# GIVEN DATA

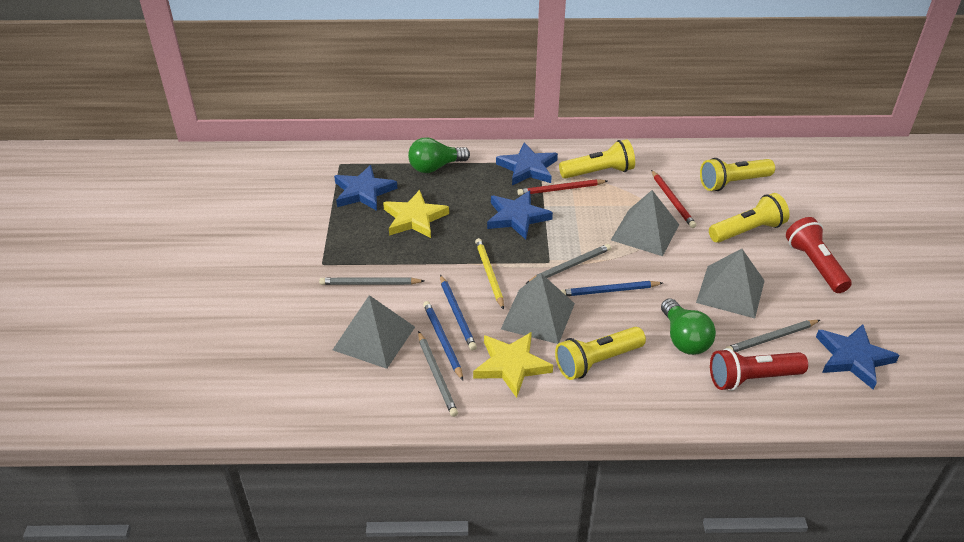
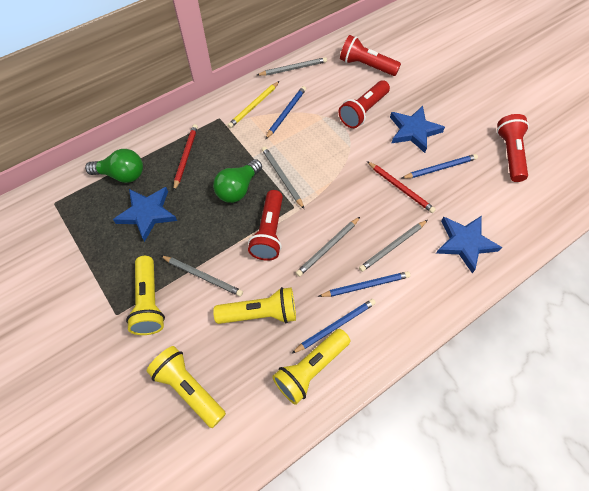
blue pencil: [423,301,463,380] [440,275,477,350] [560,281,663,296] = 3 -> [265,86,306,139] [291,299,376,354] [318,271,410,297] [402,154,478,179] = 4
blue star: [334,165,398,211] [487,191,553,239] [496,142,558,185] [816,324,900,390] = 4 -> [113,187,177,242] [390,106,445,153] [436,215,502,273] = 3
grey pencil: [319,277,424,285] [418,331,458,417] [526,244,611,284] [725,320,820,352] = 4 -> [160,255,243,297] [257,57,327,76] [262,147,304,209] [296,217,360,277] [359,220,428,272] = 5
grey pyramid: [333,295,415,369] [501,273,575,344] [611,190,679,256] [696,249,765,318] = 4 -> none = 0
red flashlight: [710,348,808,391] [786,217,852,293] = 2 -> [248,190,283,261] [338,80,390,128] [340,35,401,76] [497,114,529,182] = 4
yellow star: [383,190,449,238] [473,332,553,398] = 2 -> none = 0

# WHAT THE TASK REQUIRES
Pictures aside, restate the entries word for word.

# RESULT
blue pencil: [423,301,463,380] [440,275,477,350] [560,281,663,296] = 3 -> [265,86,306,139] [291,299,376,354] [318,271,410,297] [402,154,478,179] = 4
blue star: [334,165,398,211] [487,191,553,239] [496,142,558,185] [816,324,900,390] = 4 -> [113,187,177,242] [390,106,445,153] [436,215,502,273] = 3
grey pencil: [319,277,424,285] [418,331,458,417] [526,244,611,284] [725,320,820,352] = 4 -> [160,255,243,297] [257,57,327,76] [262,147,304,209] [296,217,360,277] [359,220,428,272] = 5
grey pyramid: [333,295,415,369] [501,273,575,344] [611,190,679,256] [696,249,765,318] = 4 -> none = 0
red flashlight: [710,348,808,391] [786,217,852,293] = 2 -> [248,190,283,261] [338,80,390,128] [340,35,401,76] [497,114,529,182] = 4
yellow star: [383,190,449,238] [473,332,553,398] = 2 -> none = 0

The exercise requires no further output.